RECORDS SHOWN:
*****

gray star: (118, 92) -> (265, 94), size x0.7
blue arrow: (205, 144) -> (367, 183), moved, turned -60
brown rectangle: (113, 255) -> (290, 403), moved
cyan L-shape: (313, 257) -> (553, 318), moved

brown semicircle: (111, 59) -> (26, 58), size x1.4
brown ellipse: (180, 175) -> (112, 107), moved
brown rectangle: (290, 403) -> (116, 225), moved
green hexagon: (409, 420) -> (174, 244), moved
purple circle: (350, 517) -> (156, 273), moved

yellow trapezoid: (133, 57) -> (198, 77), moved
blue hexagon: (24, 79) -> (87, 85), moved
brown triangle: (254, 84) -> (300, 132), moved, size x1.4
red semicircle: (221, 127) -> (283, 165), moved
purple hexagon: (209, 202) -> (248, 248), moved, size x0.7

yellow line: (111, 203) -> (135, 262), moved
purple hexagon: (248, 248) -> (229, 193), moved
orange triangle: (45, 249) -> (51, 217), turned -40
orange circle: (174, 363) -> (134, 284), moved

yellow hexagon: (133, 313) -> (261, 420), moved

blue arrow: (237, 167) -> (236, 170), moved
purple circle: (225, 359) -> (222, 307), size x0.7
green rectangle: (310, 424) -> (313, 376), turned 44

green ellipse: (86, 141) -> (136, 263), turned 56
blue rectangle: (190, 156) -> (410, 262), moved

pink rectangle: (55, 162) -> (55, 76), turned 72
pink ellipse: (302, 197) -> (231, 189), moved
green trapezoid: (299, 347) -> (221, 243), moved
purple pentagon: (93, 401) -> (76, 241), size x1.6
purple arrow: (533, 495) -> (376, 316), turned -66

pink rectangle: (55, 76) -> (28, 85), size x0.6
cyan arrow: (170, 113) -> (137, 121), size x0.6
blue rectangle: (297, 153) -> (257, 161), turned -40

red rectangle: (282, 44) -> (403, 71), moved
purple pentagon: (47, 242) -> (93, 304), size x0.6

*****

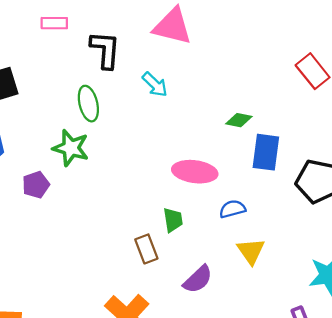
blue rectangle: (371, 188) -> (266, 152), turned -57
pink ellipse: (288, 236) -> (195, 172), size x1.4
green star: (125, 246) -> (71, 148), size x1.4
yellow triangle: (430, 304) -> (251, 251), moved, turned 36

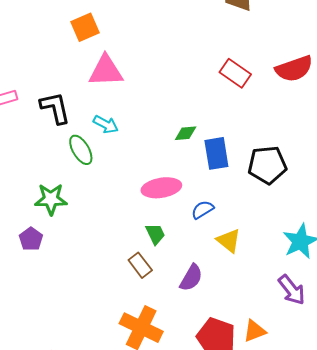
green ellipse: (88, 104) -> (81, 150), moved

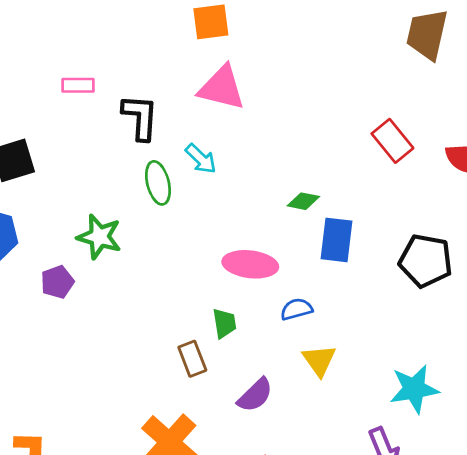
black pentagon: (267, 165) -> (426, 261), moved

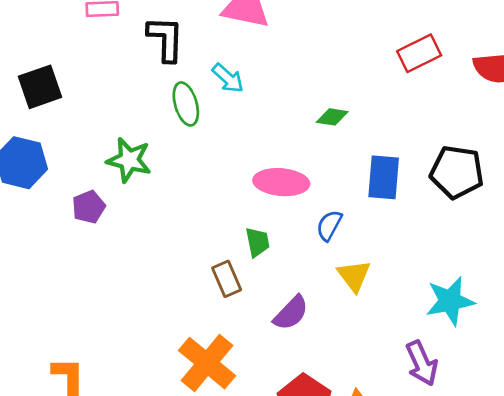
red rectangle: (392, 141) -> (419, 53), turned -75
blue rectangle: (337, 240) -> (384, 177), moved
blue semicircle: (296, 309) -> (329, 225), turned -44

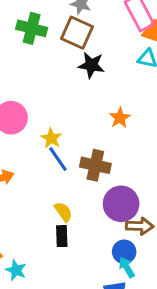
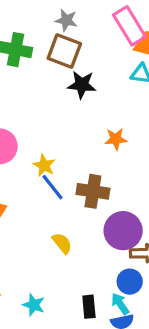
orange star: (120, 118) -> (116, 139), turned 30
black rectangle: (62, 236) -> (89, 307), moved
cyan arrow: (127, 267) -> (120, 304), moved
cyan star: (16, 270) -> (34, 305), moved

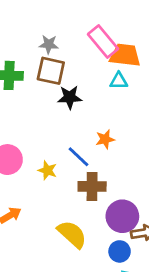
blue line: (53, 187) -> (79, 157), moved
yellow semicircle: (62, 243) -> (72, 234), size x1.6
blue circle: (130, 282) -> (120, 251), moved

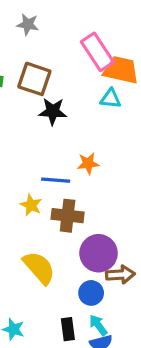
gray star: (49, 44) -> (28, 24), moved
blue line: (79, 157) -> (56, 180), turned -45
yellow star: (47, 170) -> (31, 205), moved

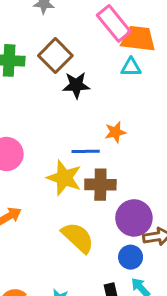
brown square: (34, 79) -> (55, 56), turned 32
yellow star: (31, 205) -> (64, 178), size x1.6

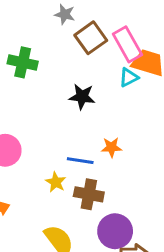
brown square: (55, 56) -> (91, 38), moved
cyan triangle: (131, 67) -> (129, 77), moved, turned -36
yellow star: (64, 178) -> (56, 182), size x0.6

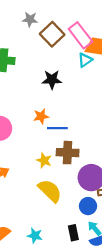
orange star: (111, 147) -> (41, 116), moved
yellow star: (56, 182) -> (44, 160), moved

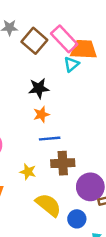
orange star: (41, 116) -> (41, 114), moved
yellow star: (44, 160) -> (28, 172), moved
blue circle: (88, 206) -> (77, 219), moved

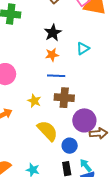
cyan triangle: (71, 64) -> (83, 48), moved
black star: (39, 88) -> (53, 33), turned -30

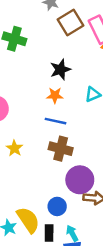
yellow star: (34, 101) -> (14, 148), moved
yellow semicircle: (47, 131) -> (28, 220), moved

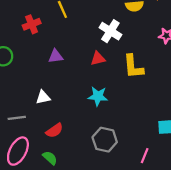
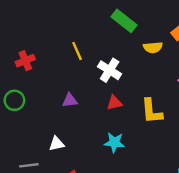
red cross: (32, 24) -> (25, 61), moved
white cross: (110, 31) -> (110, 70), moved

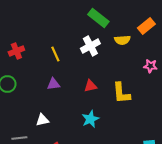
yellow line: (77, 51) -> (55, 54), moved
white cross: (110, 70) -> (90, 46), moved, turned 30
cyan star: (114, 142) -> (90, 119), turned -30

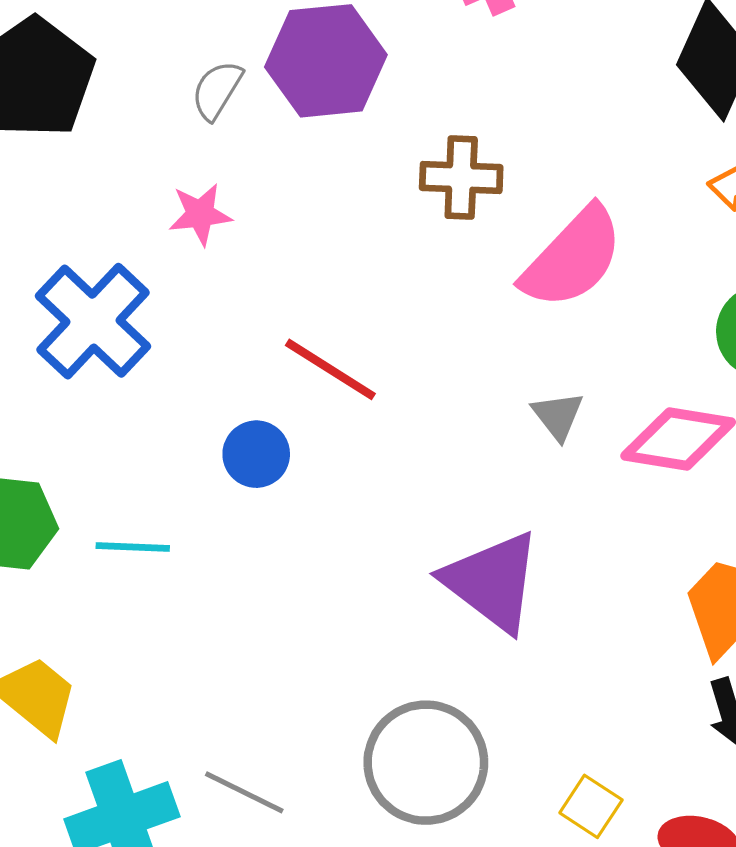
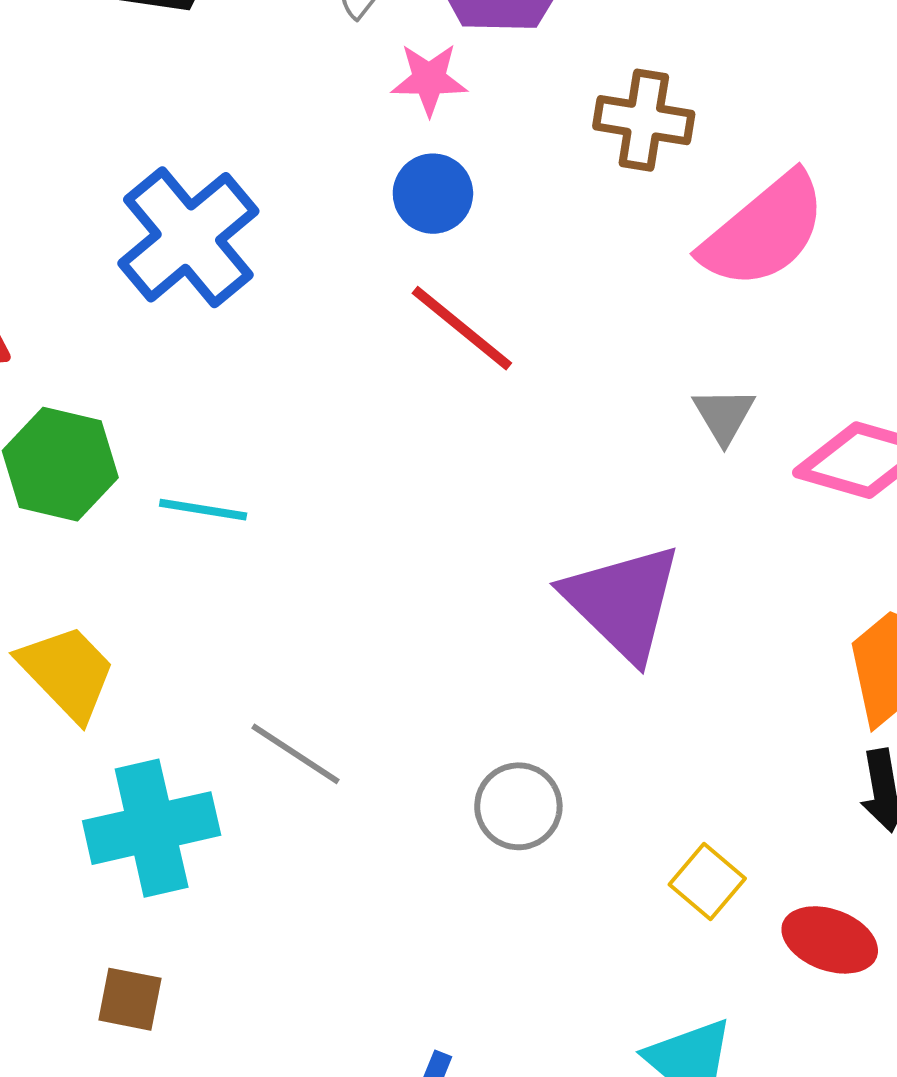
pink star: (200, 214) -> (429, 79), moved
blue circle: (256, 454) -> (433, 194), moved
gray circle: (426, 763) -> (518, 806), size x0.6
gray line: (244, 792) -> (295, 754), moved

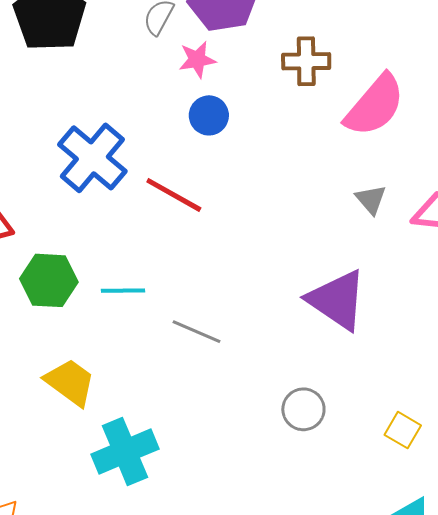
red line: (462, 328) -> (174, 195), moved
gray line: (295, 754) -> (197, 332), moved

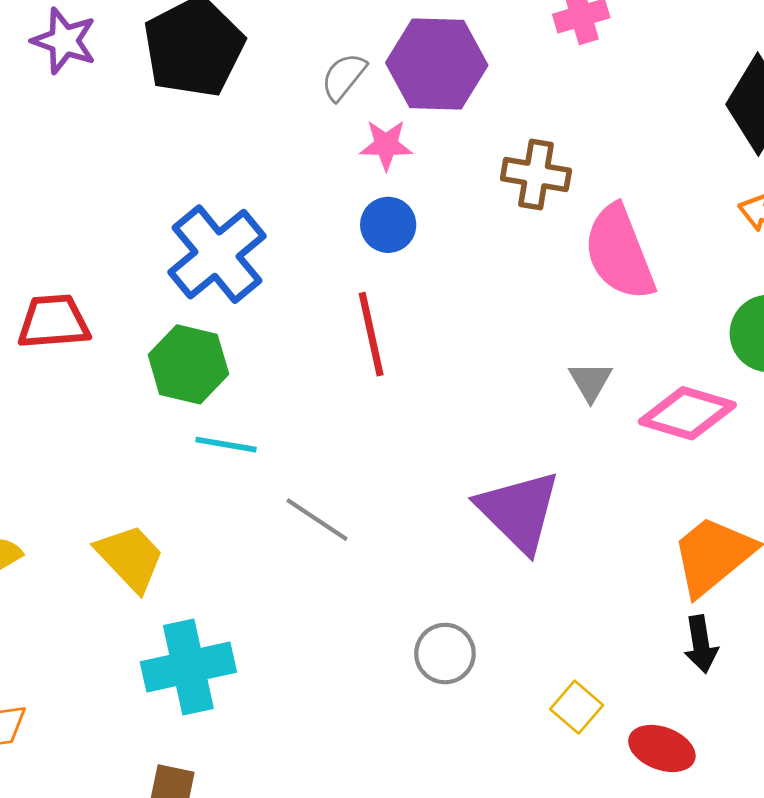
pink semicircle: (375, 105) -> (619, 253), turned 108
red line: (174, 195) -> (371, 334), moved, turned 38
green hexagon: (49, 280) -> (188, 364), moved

*****

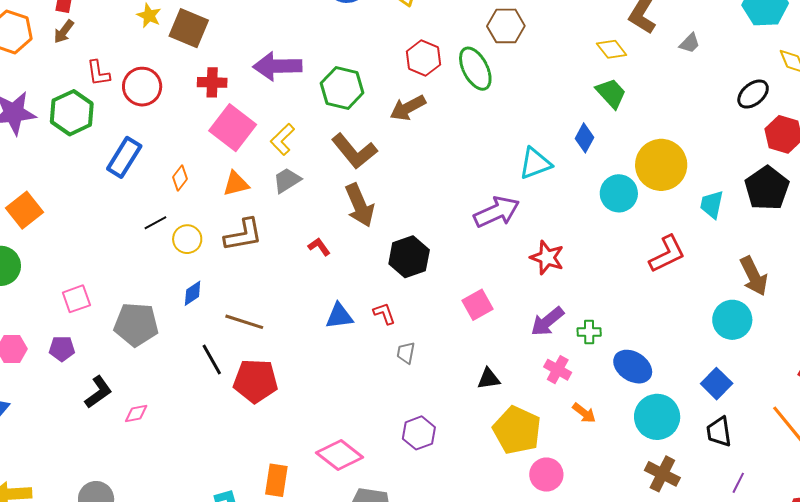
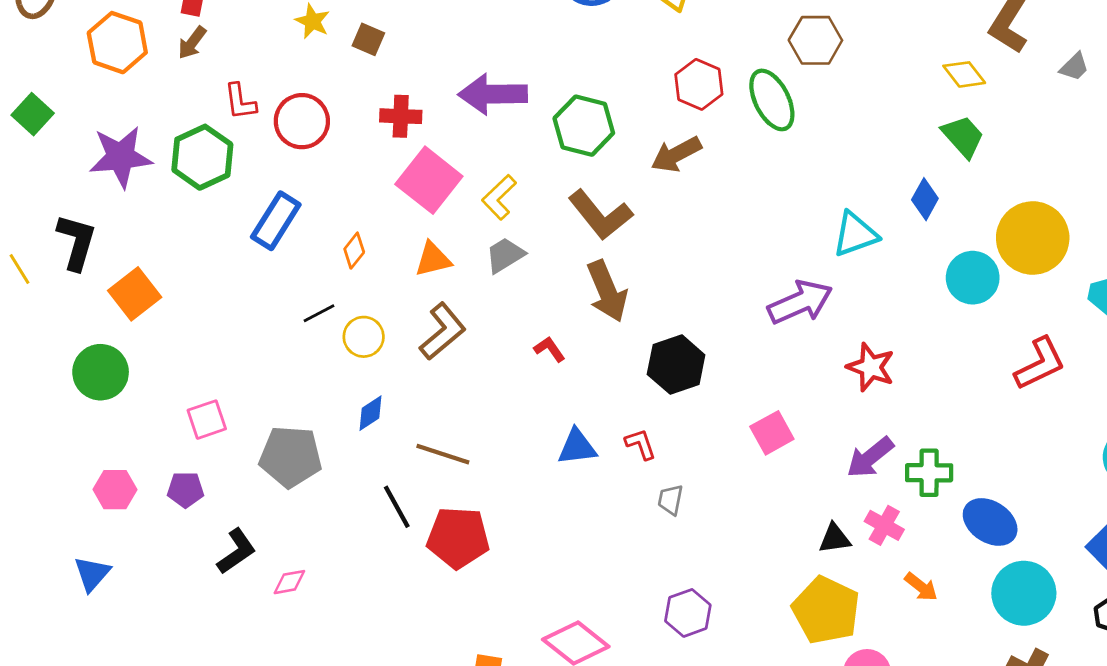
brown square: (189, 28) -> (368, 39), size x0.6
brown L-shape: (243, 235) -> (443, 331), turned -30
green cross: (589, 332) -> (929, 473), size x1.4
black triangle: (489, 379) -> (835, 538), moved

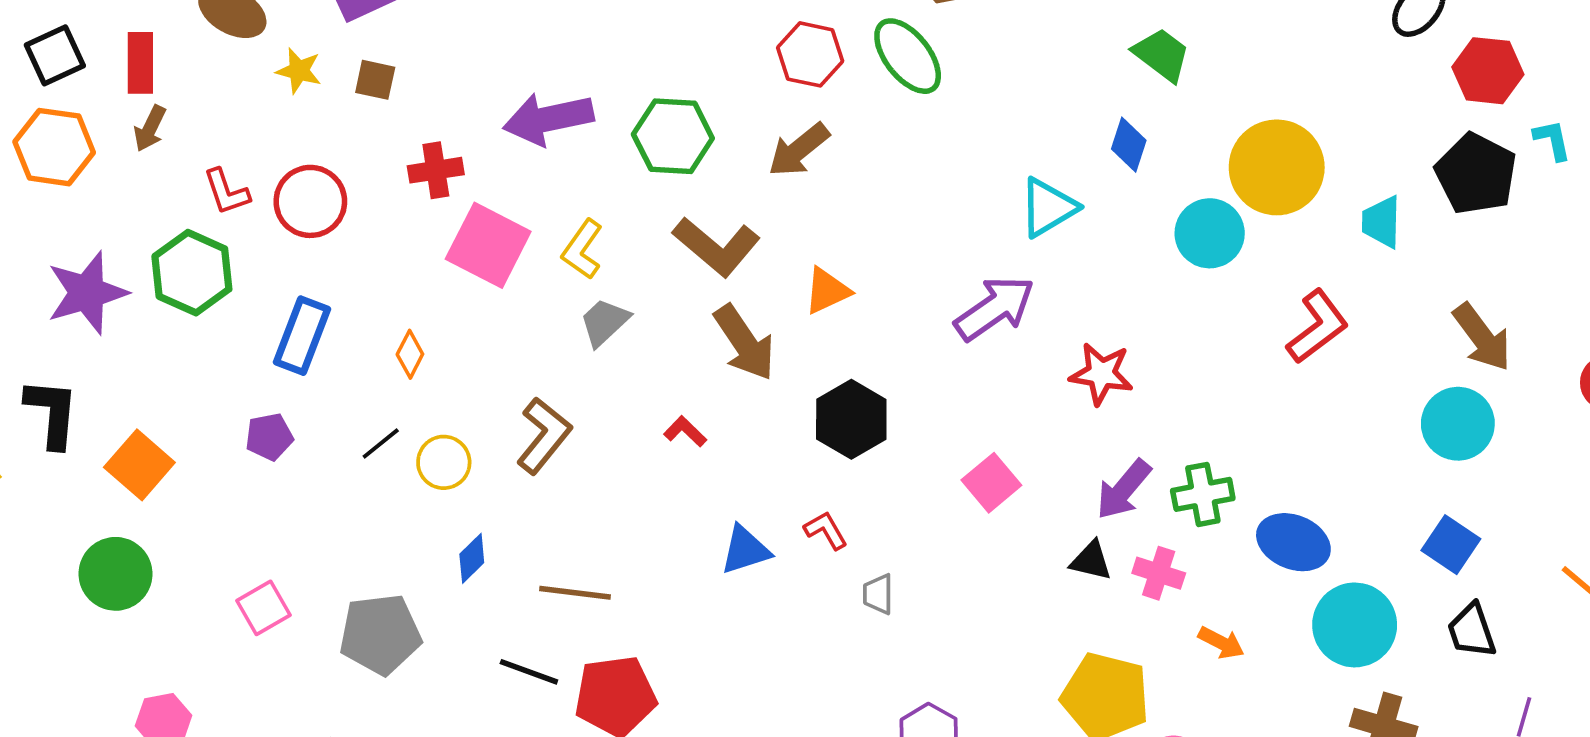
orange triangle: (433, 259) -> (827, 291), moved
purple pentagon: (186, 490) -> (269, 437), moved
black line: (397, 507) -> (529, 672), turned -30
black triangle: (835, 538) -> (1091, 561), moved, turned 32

*****

EXERCISE AIM:
Among the entries above, find the line with "yellow star: (56, 182) -> (44, 160), moved" and repeat exactly from there through the line with "pink star: (200, 214) -> (429, 79), moved", leaving out the pictures.

FINAL ANSWER:
yellow star: (56, 182) -> (44, 160), moved

orange star: (41, 116) -> (41, 114), moved
yellow star: (44, 160) -> (28, 172), moved
blue circle: (88, 206) -> (77, 219), moved

cyan triangle: (71, 64) -> (83, 48), moved
black star: (39, 88) -> (53, 33), turned -30

yellow star: (34, 101) -> (14, 148), moved
yellow semicircle: (47, 131) -> (28, 220), moved

red cross: (32, 24) -> (25, 61), moved
white cross: (110, 31) -> (110, 70), moved

yellow line: (77, 51) -> (55, 54), moved
white cross: (110, 70) -> (90, 46), moved, turned 30
cyan star: (114, 142) -> (90, 119), turned -30

pink star: (200, 214) -> (429, 79), moved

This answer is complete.